[[ PROVIDED DATA open ]]
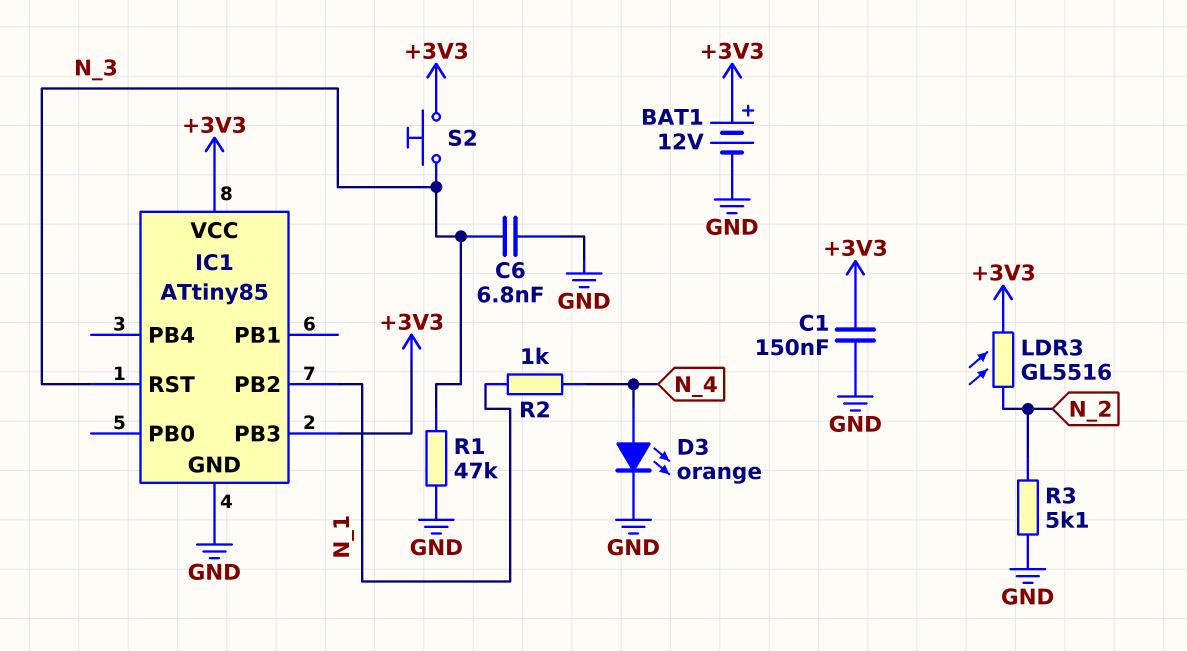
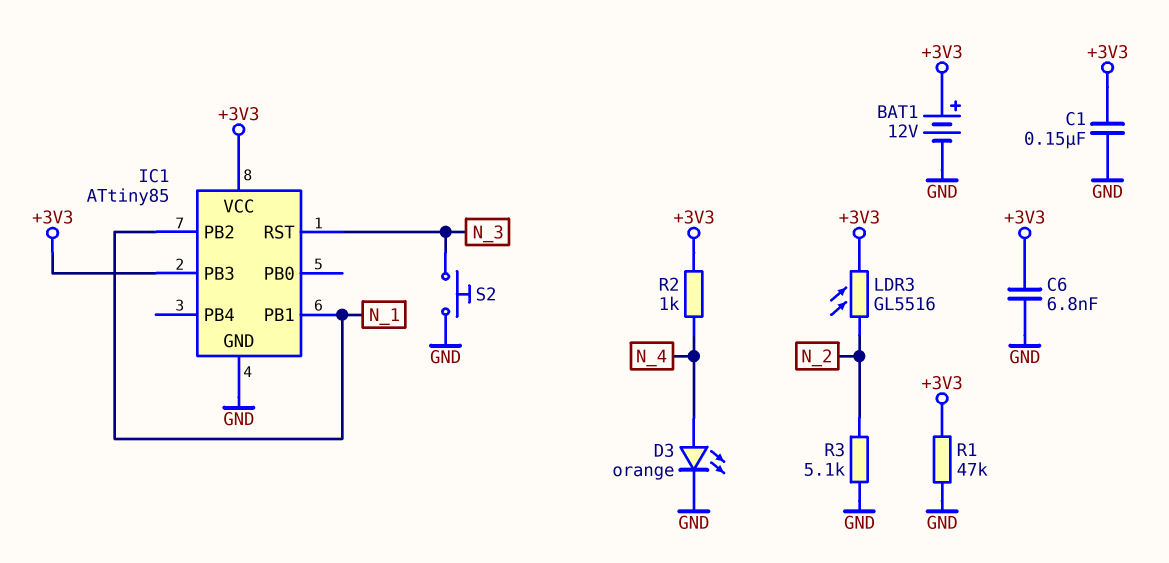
C6: 6.8nF (GND, N_3) -> 6.8nF (+3V3, GND)
IC1 pin PB1: none -> N_1
R1: 47k (GND, N_3) -> 47k (+3V3, GND)
R2: 1k (N_1, N_4) -> 1k (+3V3, N_4)
S2: button (+3V3, N_3) -> button (GND, N_3)

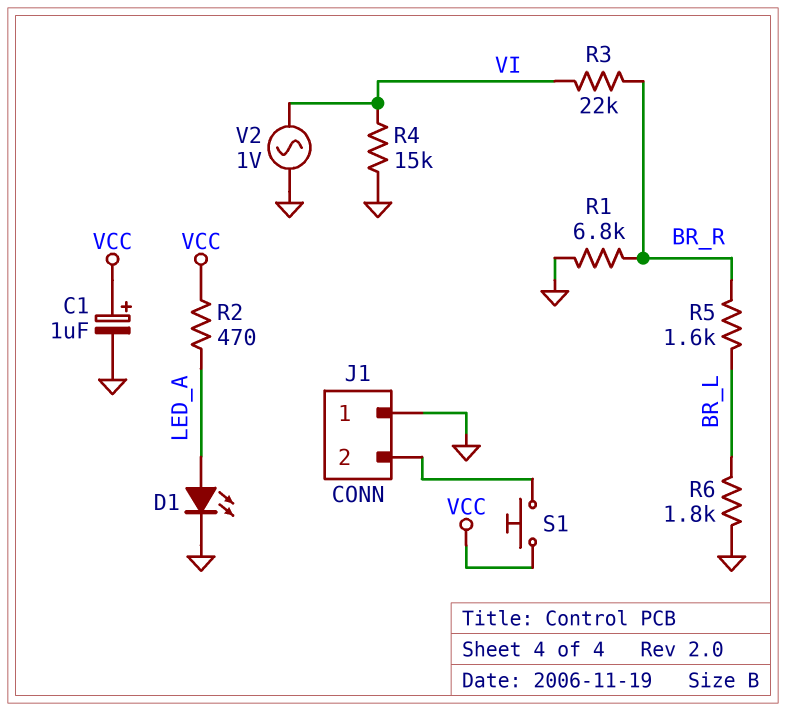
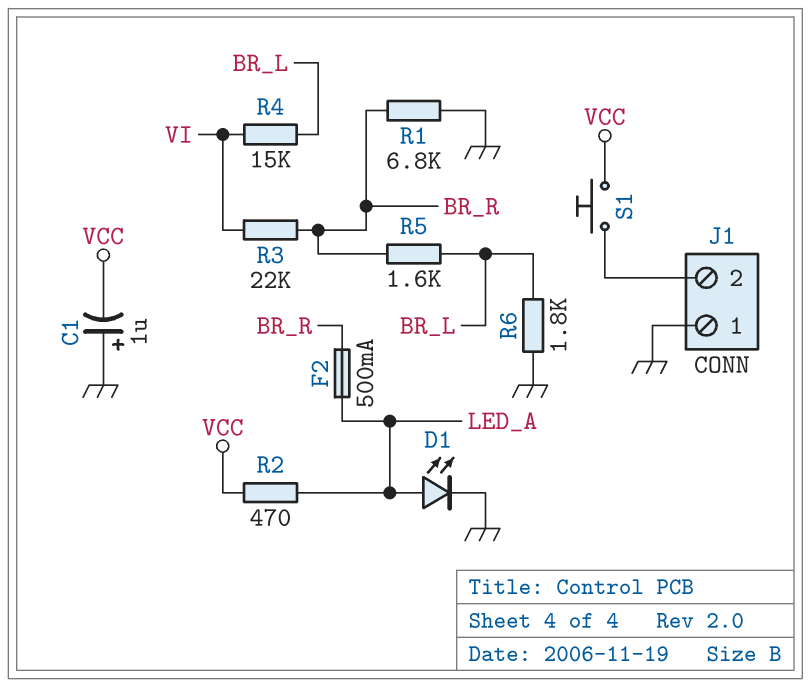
C1: 1uF (plus VCC, minus GND) -> 1uF (plus GND, minus VCC)
F2: none -> 500mA (BR_R, LED_A)
R4: 15k (GND, VI) -> 15k (BR_L, VI)
V2: AC 1V (GND, VI) -> none

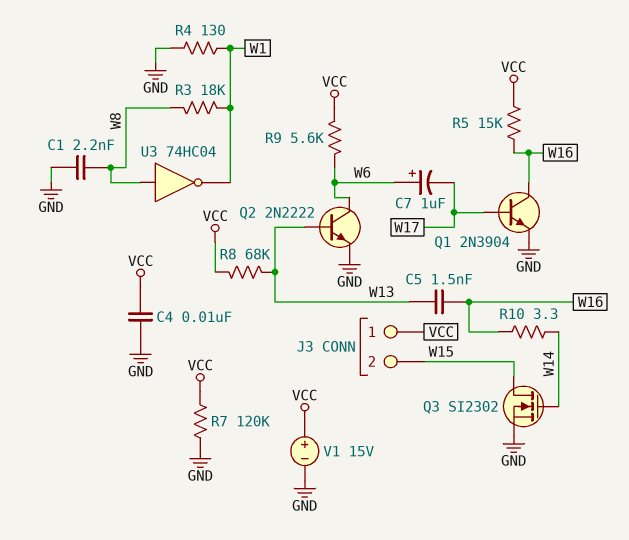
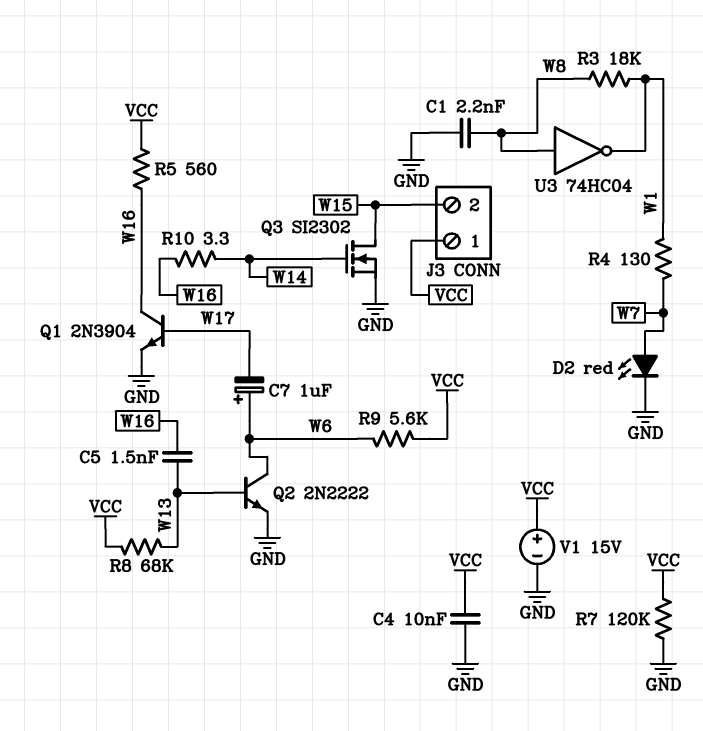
D2: none -> LED red (A W7, K GND)
R4: 130 (GND, W1) -> 130 (W1, W7)
R5: 15k (VCC, W16) -> 560 (VCC, W16)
[[ PROVIDED DATA closed ]]
Without including any picture, retype the entries exactly.

C6: 6.8nF (GND, N_3) -> 6.8nF (+3V3, GND)
IC1 pin PB1: none -> N_1
R1: 47k (GND, N_3) -> 47k (+3V3, GND)
R2: 1k (N_1, N_4) -> 1k (+3V3, N_4)
S2: button (+3V3, N_3) -> button (GND, N_3)

C1: 1uF (plus VCC, minus GND) -> 1uF (plus GND, minus VCC)
F2: none -> 500mA (BR_R, LED_A)
R4: 15k (GND, VI) -> 15k (BR_L, VI)
V2: AC 1V (GND, VI) -> none

D2: none -> LED red (A W7, K GND)
R4: 130 (GND, W1) -> 130 (W1, W7)
R5: 15k (VCC, W16) -> 560 (VCC, W16)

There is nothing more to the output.